* _Exercise prompt_: Locate each line in the data below that contains the string "with", treating uppercase and lowercase as different, and copy those lines out in full.

* _Provided material_:
┄┄┄┄┄┄┄┄┄┄

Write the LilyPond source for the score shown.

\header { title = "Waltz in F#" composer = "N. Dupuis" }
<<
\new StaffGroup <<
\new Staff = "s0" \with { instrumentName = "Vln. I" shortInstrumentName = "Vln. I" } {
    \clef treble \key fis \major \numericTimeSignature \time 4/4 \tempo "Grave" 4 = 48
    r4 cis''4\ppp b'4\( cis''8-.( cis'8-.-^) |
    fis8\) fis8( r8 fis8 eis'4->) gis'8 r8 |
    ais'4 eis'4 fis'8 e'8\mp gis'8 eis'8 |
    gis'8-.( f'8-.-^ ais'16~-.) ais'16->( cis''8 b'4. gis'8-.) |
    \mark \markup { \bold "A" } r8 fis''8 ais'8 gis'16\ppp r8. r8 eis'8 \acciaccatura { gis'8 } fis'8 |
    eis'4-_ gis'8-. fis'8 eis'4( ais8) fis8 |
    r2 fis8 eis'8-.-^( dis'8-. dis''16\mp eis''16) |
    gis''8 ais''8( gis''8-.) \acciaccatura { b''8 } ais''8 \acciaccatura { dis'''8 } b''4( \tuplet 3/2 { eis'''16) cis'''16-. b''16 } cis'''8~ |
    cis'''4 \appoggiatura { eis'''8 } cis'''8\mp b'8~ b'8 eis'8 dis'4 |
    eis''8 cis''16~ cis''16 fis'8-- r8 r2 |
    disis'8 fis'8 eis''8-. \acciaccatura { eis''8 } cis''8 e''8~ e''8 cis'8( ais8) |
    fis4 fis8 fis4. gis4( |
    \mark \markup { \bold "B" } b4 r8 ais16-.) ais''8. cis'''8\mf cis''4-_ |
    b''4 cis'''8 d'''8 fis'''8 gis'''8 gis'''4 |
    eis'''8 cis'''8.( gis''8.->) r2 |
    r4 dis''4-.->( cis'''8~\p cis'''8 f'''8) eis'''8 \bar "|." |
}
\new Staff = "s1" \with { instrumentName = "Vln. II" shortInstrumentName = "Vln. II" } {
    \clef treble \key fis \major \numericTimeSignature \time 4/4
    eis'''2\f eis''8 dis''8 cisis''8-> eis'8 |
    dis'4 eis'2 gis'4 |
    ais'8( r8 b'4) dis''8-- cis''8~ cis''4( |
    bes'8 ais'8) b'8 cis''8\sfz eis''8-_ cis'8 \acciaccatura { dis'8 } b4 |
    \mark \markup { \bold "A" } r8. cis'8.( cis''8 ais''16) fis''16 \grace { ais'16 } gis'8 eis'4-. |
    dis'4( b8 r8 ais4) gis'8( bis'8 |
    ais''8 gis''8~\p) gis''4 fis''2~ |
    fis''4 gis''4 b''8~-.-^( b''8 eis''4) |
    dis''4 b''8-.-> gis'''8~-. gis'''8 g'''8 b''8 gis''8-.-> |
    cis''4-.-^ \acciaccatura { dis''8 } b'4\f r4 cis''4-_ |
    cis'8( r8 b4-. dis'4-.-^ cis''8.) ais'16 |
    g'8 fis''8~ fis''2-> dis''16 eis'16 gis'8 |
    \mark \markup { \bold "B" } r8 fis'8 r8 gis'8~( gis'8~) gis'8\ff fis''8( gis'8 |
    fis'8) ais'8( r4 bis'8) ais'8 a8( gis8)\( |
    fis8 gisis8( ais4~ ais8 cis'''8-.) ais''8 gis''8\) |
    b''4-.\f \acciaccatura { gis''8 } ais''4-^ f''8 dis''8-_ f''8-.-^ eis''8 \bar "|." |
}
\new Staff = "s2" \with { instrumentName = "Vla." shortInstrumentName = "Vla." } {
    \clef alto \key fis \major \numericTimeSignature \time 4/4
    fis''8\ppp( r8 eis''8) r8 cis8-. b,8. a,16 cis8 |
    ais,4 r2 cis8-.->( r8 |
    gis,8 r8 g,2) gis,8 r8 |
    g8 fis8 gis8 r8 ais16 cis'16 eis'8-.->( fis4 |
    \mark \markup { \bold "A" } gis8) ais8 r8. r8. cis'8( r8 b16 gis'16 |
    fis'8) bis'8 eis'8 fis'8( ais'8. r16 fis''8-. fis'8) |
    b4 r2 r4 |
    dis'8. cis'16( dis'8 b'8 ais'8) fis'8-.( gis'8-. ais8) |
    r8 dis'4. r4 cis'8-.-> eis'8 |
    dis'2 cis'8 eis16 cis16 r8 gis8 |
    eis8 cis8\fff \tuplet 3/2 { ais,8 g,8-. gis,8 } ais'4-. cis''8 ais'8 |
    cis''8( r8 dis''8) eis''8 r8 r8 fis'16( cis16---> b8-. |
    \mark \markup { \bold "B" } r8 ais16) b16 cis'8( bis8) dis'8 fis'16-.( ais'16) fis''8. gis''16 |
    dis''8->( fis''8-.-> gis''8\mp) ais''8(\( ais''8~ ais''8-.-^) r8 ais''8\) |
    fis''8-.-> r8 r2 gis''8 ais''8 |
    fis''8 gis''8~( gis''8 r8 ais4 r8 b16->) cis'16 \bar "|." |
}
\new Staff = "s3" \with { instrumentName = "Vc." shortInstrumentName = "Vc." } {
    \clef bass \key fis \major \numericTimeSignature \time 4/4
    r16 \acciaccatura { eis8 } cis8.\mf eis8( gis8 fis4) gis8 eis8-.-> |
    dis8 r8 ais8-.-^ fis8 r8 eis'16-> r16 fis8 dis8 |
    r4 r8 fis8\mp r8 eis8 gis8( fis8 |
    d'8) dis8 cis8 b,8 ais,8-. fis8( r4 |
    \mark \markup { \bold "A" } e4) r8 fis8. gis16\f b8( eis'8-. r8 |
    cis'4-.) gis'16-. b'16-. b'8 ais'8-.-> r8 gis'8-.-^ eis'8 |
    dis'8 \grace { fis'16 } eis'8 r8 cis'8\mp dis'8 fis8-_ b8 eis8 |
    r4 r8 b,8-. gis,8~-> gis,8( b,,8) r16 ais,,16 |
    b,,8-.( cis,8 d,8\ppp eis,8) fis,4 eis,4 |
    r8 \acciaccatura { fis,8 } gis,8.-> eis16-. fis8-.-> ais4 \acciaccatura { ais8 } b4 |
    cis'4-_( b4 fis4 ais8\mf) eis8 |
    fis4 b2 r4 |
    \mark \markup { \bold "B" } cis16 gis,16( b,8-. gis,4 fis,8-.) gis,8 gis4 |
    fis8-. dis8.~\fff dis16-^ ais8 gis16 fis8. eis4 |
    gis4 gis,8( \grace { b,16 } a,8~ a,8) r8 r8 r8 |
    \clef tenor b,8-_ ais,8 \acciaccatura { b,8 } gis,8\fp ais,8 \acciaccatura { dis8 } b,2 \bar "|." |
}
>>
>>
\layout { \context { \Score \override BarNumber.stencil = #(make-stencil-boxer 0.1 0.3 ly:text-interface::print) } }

┄┄┄┄┄┄┄┄┄┄

* _The completed task_:
\new Staff = "s0" \with { instrumentName = "Vln. I" shortInstrumentName = "Vln. I" } {
\new Staff = "s1" \with { instrumentName = "Vln. II" shortInstrumentName = "Vln. II" } {
\new Staff = "s2" \with { instrumentName = "Vla." shortInstrumentName = "Vla." } {
\new Staff = "s3" \with { instrumentName = "Vc." shortInstrumentName = "Vc." } {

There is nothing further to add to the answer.